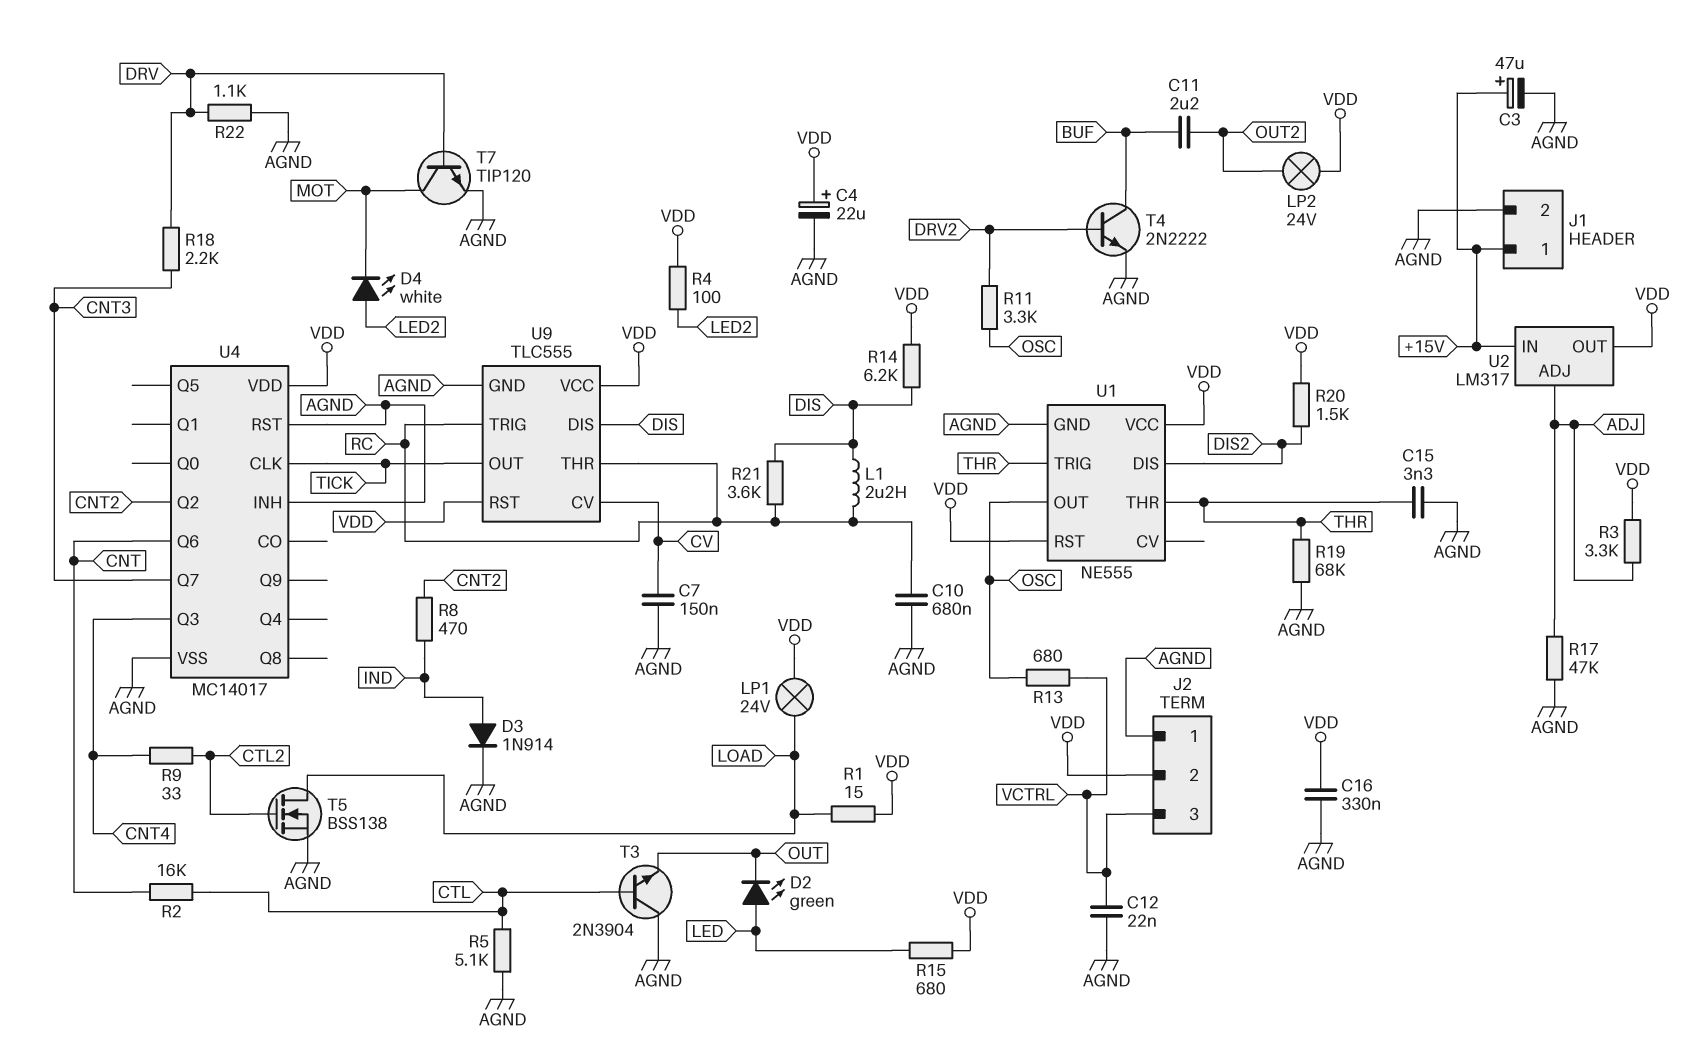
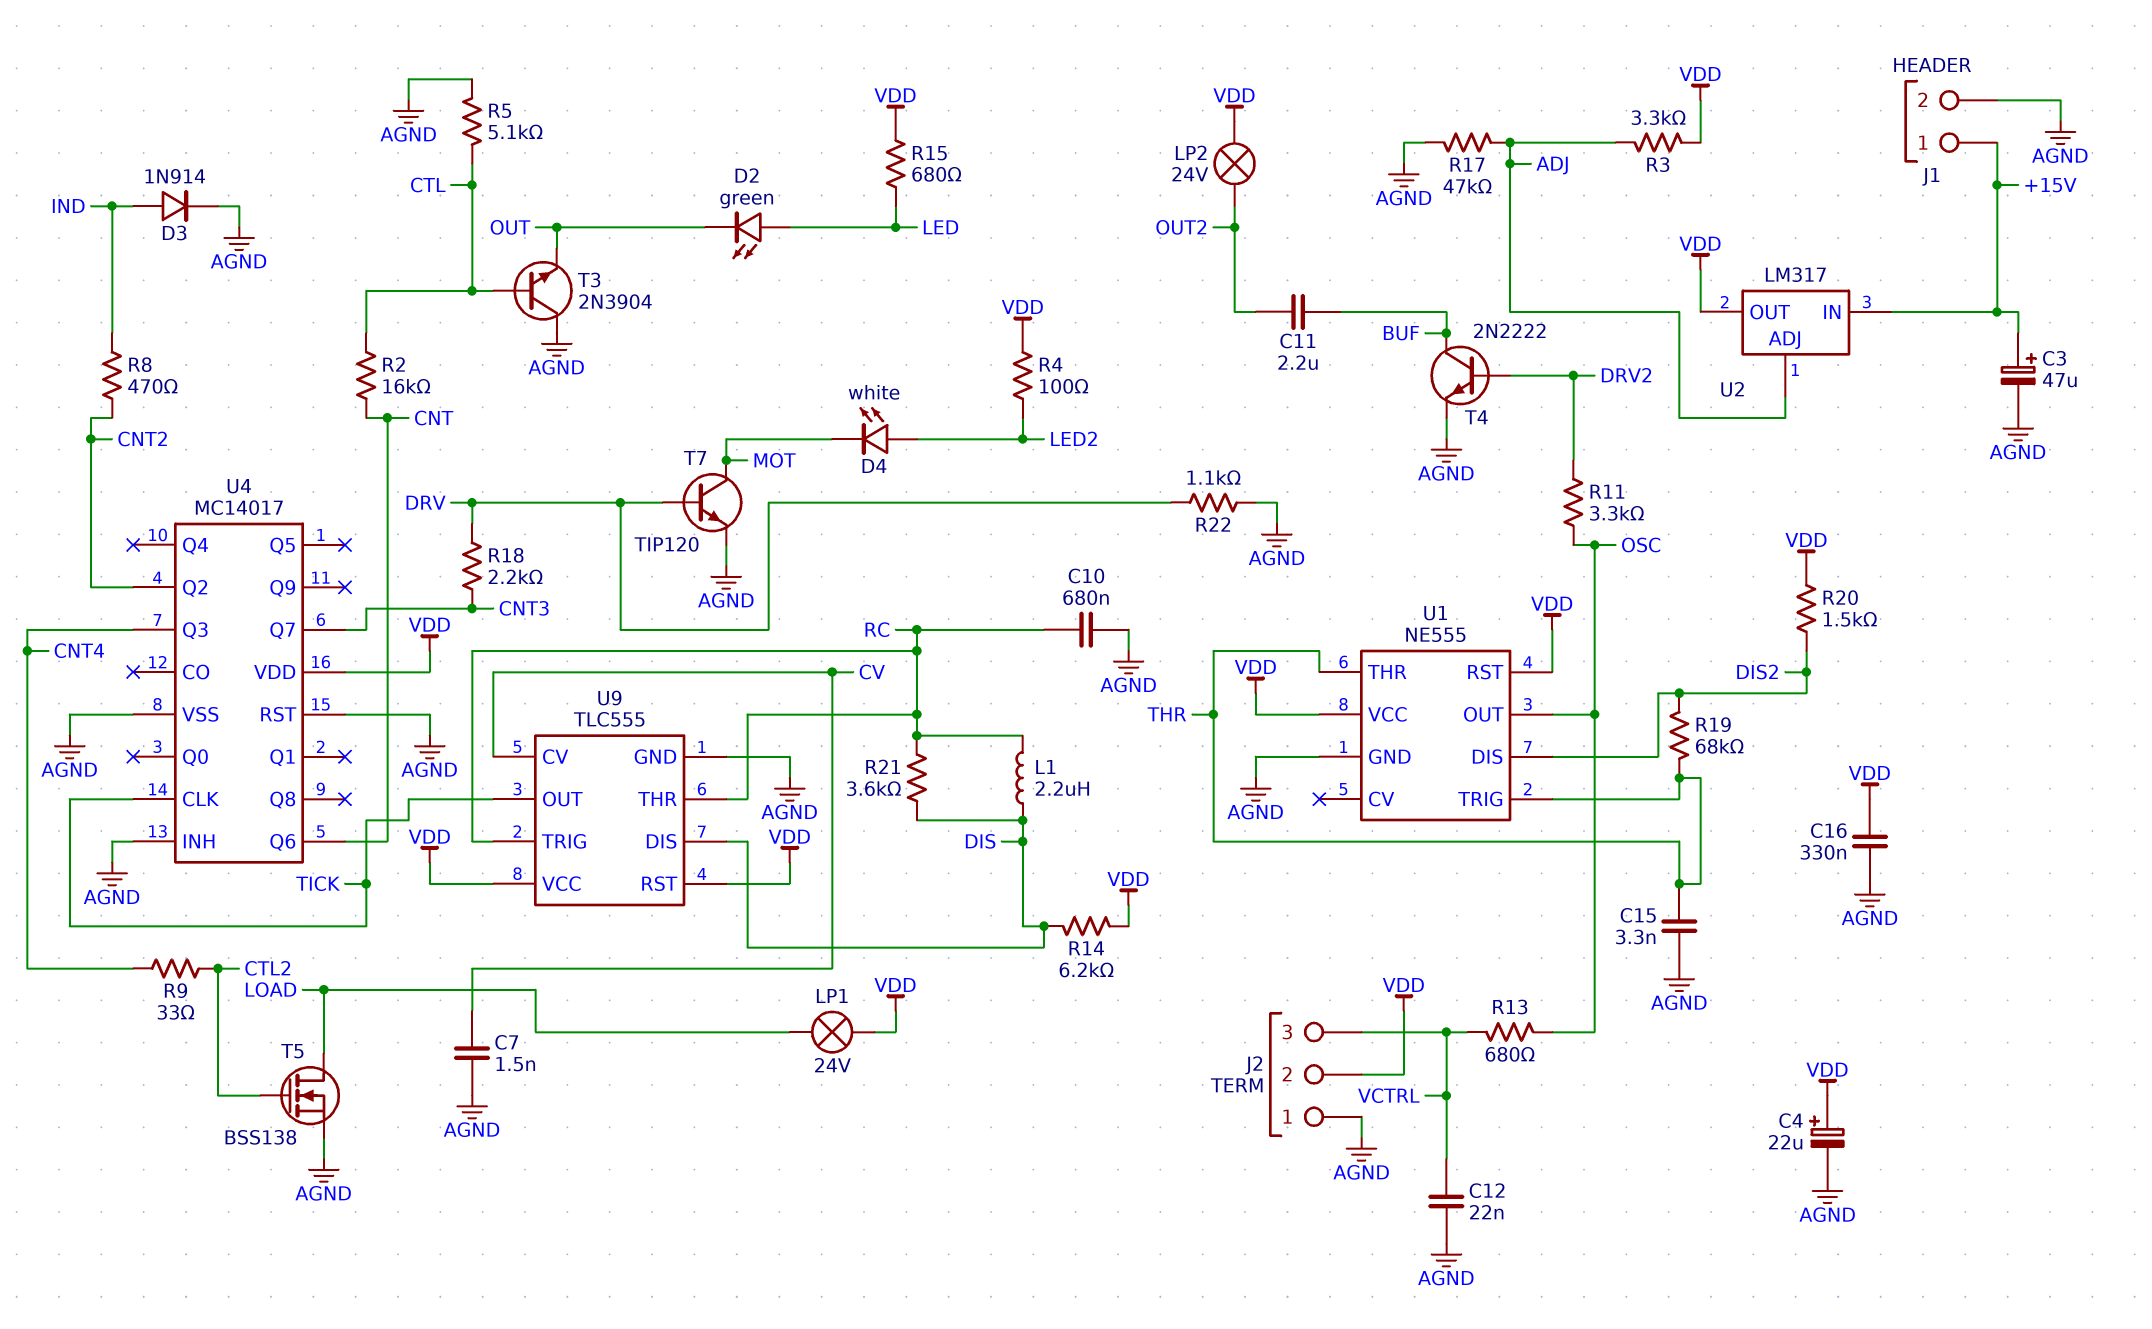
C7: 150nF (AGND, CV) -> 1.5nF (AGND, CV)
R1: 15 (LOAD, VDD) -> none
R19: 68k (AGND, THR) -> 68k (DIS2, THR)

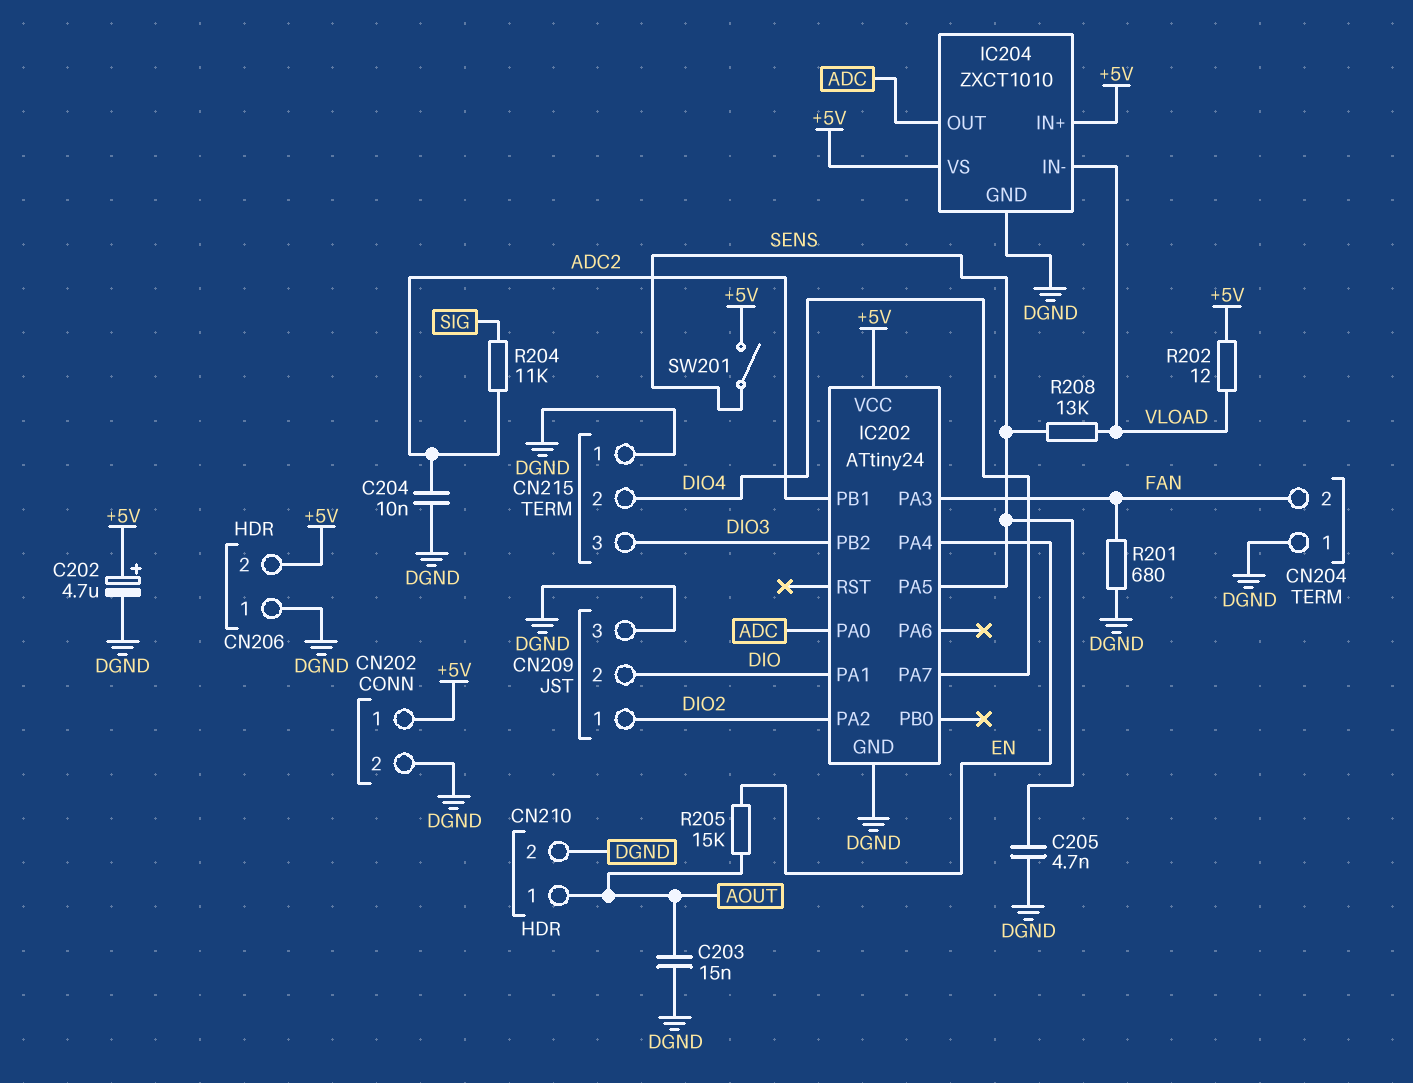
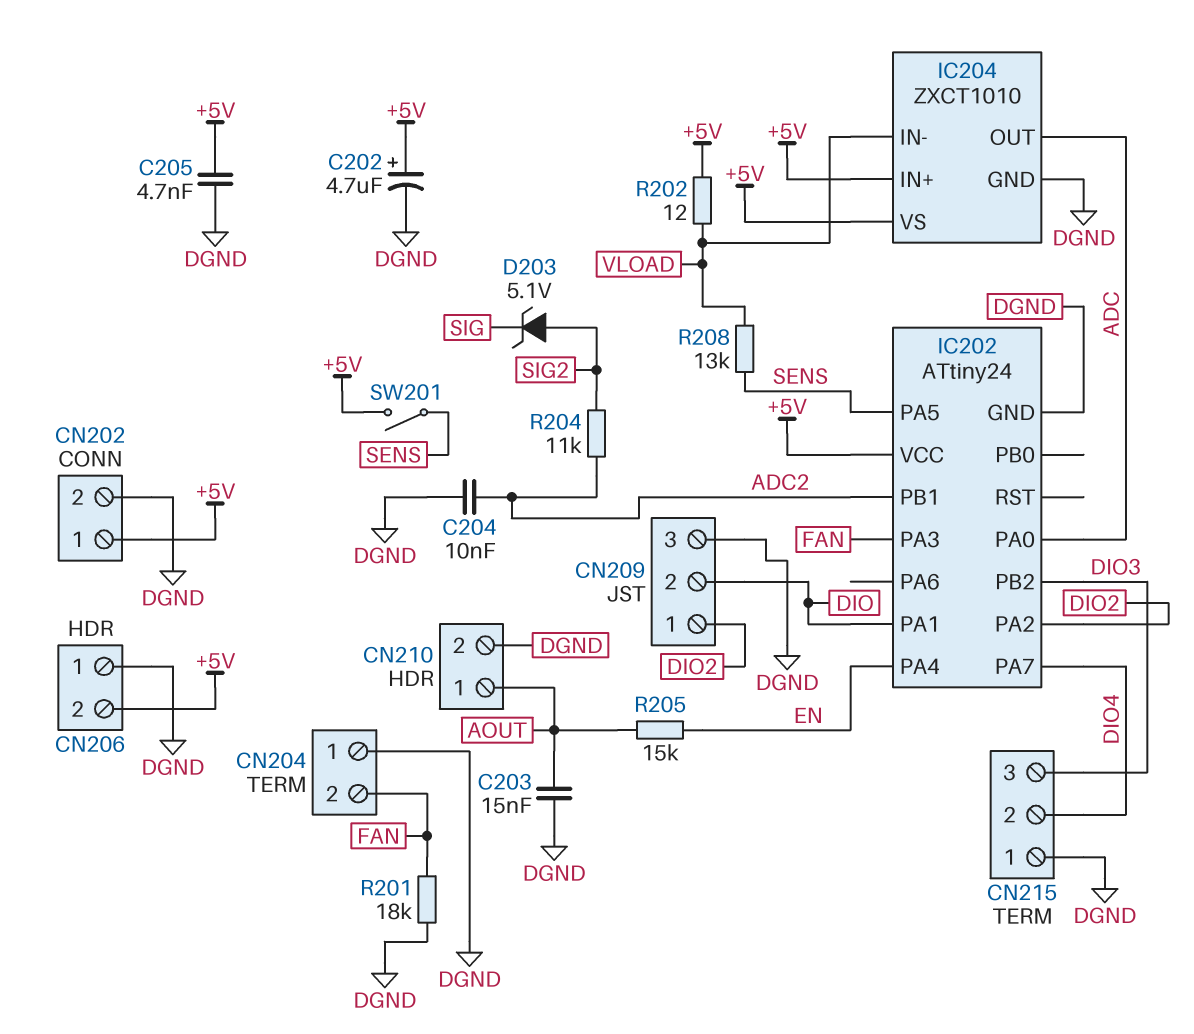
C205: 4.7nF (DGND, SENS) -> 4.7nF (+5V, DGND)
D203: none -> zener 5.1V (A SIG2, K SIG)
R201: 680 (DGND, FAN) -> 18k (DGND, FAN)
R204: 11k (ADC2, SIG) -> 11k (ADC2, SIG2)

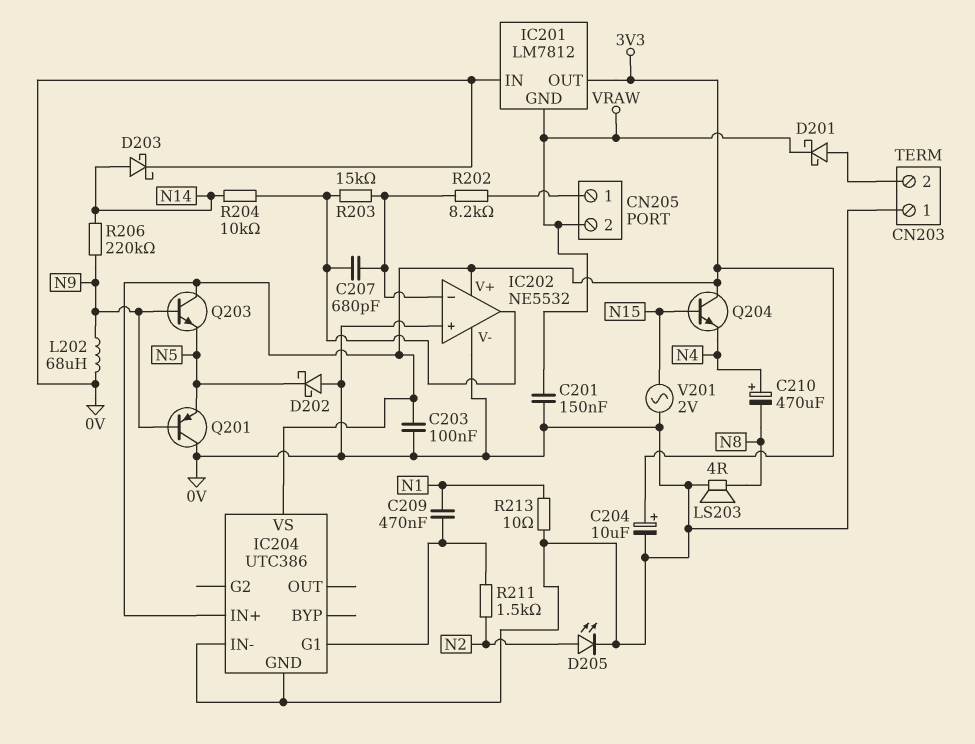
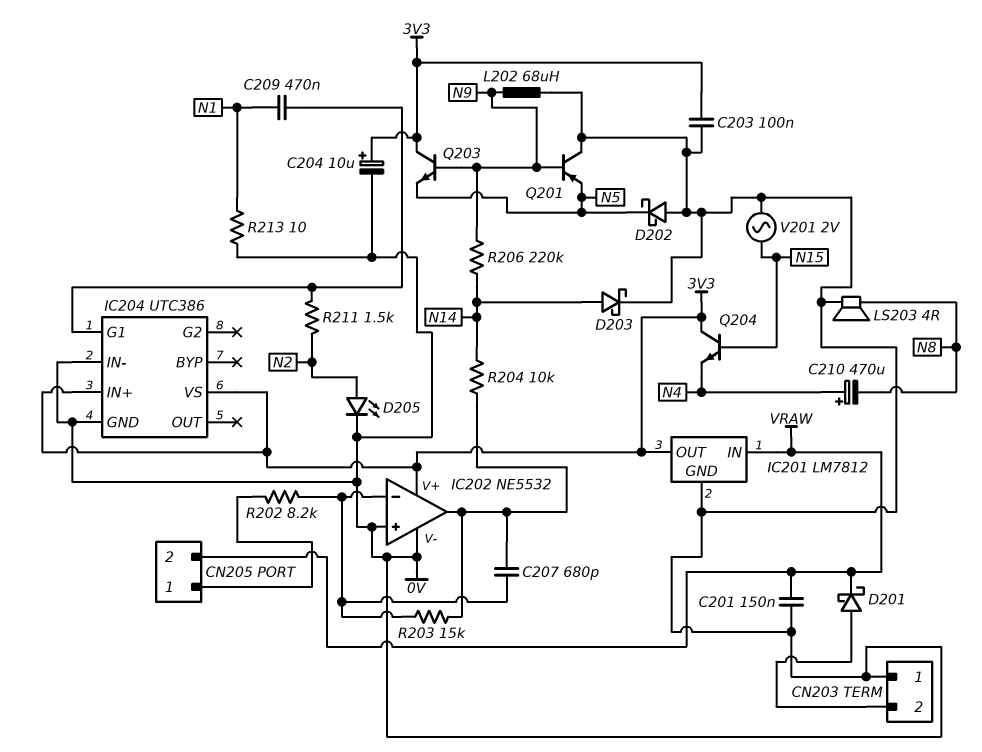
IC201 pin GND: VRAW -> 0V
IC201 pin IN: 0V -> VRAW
--------------------
▶ Exercise details
Lines from the one containing "C205: 4.7nF (DGND, SENS) -> 4.7nF (+5V, DGND)" through the end of the material above must be reproduced exactly; pictures must not be.

▶ Result of the exercise
C205: 4.7nF (DGND, SENS) -> 4.7nF (+5V, DGND)
D203: none -> zener 5.1V (A SIG2, K SIG)
R201: 680 (DGND, FAN) -> 18k (DGND, FAN)
R204: 11k (ADC2, SIG) -> 11k (ADC2, SIG2)

IC201 pin GND: VRAW -> 0V
IC201 pin IN: 0V -> VRAW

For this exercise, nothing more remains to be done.